_INSTRUCTION_.
Below are the entries; return every line among them that holds the word "capsule".

(Scene content tallies)
_ _ _ _ _

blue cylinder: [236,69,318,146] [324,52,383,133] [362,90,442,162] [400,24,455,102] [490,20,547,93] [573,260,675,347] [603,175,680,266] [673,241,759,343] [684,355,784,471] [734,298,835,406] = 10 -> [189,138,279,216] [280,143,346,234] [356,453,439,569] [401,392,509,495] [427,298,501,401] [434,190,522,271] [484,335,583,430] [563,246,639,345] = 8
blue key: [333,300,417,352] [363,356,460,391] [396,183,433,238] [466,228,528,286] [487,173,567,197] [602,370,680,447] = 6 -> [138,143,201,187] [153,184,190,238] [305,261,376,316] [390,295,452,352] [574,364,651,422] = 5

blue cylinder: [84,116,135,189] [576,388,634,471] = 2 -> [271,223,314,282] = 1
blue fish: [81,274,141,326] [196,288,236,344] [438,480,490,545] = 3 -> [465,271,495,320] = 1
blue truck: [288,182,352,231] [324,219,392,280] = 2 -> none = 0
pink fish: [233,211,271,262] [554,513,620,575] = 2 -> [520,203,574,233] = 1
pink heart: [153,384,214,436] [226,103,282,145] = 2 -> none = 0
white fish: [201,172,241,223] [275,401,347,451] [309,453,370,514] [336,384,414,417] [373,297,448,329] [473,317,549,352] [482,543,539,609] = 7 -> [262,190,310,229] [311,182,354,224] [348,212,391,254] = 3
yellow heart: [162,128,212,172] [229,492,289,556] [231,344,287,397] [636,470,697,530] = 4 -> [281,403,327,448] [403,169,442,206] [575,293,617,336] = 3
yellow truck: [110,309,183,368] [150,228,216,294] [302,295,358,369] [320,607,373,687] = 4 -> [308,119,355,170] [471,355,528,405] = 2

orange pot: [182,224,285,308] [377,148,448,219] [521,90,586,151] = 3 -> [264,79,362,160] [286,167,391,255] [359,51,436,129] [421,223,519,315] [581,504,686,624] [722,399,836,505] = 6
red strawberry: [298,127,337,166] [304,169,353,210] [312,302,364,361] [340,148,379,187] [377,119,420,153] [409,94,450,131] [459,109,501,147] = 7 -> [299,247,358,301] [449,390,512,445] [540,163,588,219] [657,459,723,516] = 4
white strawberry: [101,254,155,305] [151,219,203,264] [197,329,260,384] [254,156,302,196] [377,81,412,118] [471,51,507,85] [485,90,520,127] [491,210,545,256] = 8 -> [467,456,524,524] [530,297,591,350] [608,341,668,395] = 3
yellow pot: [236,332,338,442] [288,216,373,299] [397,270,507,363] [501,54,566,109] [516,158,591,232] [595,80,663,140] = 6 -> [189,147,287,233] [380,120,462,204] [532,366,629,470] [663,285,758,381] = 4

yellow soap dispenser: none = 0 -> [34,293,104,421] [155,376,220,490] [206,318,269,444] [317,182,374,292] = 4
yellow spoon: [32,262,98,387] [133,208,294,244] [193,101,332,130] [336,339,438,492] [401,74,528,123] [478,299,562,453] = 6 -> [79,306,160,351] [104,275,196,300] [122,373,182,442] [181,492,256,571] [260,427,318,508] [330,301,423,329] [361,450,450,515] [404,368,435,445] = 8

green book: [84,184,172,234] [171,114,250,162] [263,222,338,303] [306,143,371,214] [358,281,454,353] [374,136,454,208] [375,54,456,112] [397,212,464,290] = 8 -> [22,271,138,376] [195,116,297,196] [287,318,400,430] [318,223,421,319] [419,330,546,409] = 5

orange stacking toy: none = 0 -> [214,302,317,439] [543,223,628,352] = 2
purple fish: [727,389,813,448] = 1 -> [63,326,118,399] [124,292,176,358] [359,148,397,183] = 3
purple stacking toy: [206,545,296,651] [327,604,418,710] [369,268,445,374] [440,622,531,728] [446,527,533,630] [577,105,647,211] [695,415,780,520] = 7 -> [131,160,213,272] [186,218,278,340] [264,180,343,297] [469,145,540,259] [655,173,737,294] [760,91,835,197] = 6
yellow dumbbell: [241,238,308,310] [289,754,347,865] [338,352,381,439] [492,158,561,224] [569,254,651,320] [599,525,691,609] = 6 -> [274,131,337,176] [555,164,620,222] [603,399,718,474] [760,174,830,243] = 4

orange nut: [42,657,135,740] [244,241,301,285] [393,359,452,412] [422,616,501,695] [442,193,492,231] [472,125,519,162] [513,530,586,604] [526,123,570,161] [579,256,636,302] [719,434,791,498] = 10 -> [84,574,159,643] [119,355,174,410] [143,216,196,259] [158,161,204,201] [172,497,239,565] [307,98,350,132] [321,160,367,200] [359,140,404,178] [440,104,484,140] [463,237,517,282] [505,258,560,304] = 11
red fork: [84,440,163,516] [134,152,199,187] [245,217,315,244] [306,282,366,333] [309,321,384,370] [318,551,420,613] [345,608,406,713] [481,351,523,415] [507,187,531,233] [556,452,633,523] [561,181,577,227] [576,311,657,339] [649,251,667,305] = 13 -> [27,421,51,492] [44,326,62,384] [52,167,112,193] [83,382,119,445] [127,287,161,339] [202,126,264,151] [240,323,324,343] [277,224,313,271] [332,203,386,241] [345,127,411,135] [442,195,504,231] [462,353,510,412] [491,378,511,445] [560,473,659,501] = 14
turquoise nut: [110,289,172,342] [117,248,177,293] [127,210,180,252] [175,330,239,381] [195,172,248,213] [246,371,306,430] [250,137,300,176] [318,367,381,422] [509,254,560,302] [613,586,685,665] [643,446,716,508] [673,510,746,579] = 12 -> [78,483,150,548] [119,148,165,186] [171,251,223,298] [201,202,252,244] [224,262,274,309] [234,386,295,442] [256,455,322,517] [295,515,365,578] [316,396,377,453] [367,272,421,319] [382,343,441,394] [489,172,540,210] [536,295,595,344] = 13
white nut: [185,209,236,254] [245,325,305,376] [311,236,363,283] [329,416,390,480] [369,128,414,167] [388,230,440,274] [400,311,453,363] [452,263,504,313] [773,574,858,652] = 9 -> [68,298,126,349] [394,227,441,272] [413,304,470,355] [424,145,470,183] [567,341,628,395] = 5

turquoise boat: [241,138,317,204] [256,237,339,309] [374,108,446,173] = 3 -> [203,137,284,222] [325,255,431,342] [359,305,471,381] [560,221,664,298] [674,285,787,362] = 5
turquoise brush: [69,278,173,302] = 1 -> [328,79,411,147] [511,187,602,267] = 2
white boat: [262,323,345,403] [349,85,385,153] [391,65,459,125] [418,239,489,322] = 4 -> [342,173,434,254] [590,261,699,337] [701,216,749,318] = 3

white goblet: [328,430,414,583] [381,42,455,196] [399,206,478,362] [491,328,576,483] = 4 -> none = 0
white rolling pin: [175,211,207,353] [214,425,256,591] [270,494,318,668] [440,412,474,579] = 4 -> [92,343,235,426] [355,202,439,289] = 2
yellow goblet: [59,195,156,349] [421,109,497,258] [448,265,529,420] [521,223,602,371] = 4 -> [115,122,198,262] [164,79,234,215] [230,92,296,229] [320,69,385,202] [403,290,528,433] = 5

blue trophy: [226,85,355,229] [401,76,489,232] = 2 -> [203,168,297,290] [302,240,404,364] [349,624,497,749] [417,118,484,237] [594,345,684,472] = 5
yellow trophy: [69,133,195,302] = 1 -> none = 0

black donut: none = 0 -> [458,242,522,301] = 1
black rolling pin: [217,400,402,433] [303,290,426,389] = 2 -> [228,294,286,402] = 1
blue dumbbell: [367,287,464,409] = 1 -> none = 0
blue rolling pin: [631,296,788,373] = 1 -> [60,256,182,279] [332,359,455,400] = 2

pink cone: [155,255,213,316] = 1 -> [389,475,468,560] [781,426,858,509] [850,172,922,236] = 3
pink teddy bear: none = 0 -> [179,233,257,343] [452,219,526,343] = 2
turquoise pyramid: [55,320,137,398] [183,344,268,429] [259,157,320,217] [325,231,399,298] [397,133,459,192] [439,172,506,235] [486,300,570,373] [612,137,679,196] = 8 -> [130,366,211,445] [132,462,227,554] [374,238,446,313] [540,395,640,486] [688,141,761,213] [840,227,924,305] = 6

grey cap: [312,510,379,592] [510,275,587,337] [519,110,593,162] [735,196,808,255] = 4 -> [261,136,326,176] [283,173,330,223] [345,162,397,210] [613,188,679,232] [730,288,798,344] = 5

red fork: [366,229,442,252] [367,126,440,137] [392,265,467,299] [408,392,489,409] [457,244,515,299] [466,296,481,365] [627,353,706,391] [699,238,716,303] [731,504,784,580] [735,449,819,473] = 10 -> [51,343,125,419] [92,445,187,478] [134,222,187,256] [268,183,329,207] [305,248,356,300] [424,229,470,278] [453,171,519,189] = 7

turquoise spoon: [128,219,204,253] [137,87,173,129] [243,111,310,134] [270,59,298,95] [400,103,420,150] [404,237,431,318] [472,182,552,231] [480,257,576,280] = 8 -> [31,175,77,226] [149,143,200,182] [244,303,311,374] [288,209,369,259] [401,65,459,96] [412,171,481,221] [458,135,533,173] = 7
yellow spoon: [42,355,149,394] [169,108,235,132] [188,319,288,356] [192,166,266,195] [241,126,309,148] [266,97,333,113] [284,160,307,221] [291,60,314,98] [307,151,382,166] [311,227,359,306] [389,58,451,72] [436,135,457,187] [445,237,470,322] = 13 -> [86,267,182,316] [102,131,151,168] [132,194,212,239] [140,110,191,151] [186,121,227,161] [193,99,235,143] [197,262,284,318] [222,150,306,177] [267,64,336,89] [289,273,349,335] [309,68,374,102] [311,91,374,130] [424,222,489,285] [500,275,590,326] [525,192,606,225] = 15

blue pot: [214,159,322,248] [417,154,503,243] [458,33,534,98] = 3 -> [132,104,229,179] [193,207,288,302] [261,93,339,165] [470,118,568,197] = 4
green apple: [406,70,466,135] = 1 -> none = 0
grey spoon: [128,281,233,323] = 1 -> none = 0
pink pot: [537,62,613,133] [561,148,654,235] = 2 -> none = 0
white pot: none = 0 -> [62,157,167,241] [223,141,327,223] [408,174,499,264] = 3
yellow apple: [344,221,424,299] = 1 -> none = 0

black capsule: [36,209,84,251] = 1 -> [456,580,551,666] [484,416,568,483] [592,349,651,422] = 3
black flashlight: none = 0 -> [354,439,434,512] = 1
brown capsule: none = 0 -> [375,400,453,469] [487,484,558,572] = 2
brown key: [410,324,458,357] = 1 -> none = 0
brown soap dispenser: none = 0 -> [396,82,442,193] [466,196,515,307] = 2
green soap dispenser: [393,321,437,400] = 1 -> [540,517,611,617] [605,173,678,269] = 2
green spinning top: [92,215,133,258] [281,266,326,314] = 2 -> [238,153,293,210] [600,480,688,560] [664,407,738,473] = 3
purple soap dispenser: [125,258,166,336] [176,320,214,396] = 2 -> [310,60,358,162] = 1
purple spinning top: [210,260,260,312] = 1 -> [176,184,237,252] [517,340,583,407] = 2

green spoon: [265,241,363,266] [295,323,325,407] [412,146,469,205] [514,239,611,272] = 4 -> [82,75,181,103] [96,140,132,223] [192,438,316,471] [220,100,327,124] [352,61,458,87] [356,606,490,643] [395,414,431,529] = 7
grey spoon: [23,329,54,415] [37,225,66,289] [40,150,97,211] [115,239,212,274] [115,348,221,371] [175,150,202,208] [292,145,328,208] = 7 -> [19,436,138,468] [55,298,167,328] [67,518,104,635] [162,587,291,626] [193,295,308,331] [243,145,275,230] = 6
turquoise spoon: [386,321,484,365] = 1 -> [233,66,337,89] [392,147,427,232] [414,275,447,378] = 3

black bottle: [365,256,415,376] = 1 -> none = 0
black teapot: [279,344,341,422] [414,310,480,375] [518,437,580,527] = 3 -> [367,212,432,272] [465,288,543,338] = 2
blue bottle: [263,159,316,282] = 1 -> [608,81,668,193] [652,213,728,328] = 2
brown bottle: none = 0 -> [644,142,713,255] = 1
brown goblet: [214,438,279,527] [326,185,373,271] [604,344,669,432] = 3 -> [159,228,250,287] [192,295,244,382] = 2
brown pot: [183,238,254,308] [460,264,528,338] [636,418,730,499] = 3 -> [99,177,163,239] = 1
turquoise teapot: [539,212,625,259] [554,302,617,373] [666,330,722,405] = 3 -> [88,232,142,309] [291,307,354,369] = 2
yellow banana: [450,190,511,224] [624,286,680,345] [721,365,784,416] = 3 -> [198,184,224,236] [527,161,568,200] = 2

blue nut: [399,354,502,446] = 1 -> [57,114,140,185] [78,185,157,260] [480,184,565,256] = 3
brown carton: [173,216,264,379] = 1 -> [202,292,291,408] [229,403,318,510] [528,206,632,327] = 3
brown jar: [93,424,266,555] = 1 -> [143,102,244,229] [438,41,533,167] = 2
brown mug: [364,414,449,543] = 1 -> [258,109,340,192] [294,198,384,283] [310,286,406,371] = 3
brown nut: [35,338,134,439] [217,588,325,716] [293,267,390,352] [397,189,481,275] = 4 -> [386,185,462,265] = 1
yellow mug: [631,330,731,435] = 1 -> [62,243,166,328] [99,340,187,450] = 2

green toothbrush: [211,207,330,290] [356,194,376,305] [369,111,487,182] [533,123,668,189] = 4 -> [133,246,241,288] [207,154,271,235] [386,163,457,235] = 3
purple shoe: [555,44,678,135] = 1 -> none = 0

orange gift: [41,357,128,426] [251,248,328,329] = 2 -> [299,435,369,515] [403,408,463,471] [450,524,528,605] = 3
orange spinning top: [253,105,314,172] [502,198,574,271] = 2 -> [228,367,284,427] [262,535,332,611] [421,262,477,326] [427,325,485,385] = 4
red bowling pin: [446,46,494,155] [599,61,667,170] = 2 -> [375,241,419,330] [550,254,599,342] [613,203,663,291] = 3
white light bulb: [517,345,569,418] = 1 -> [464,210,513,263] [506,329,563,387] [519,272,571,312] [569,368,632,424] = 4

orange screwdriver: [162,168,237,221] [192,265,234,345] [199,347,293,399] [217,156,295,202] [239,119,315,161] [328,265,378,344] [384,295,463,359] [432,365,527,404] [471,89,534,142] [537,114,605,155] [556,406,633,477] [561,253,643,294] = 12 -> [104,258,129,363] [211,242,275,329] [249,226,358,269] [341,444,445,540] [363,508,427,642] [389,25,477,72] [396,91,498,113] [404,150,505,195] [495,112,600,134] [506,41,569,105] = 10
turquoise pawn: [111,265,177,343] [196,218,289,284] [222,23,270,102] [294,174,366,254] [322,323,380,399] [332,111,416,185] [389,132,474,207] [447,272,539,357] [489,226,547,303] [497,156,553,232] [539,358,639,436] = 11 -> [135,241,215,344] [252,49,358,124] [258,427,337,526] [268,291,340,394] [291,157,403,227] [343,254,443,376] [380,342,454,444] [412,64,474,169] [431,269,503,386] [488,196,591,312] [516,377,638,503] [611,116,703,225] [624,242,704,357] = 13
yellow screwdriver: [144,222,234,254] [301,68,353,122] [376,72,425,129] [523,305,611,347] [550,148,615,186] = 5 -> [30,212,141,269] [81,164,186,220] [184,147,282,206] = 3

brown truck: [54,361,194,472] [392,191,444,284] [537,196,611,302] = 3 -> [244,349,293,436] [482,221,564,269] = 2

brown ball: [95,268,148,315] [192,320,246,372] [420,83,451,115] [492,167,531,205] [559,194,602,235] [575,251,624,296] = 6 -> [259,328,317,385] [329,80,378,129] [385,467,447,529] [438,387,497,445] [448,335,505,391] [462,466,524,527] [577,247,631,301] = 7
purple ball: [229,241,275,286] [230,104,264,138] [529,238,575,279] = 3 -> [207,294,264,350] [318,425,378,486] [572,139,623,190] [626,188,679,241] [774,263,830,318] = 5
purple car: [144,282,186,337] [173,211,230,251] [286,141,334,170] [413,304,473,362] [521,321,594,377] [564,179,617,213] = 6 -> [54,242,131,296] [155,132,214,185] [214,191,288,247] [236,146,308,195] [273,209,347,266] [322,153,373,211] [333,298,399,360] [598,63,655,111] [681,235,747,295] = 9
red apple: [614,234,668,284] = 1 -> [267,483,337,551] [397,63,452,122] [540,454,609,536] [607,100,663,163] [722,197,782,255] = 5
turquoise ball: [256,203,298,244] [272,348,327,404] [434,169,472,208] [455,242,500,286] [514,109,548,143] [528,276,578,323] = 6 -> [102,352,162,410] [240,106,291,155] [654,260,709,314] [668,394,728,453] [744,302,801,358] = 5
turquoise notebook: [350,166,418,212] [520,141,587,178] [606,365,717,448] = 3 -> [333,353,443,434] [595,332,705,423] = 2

_ _ _ _ _

_SOLUTION BELOW_.
black capsule: [36,209,84,251] = 1 -> [456,580,551,666] [484,416,568,483] [592,349,651,422] = 3
brown capsule: none = 0 -> [375,400,453,469] [487,484,558,572] = 2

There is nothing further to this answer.